START Source material

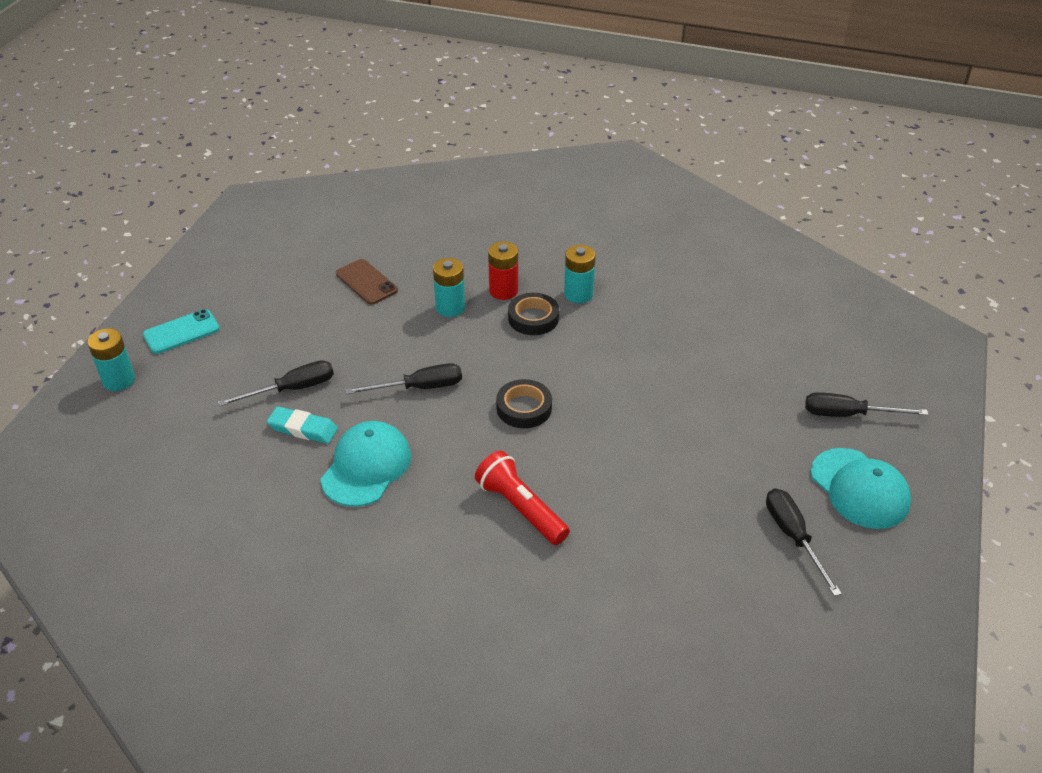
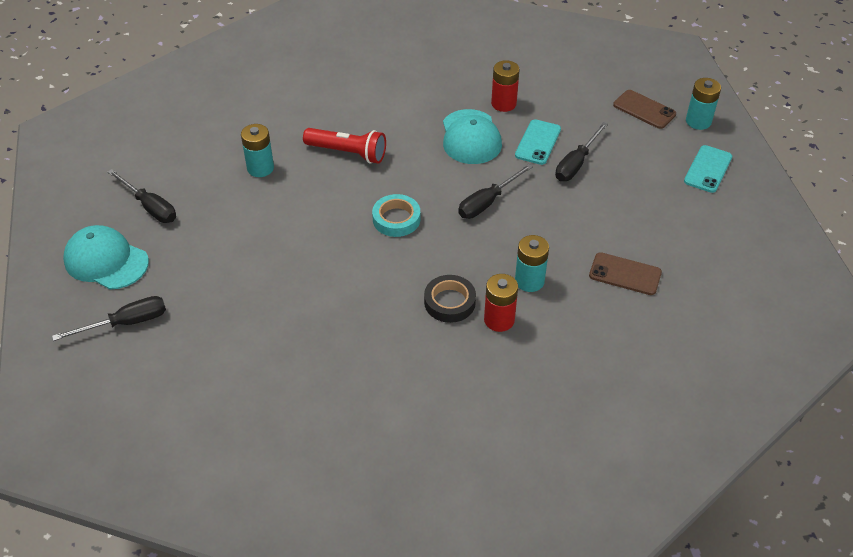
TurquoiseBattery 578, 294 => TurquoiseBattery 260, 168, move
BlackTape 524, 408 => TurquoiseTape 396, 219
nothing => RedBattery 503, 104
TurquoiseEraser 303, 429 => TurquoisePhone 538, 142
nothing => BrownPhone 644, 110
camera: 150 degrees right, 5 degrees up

END Source material

In the records above, find the lines containing "nothing" and copy them.

nothing => RedBattery 503, 104
nothing => BrownPhone 644, 110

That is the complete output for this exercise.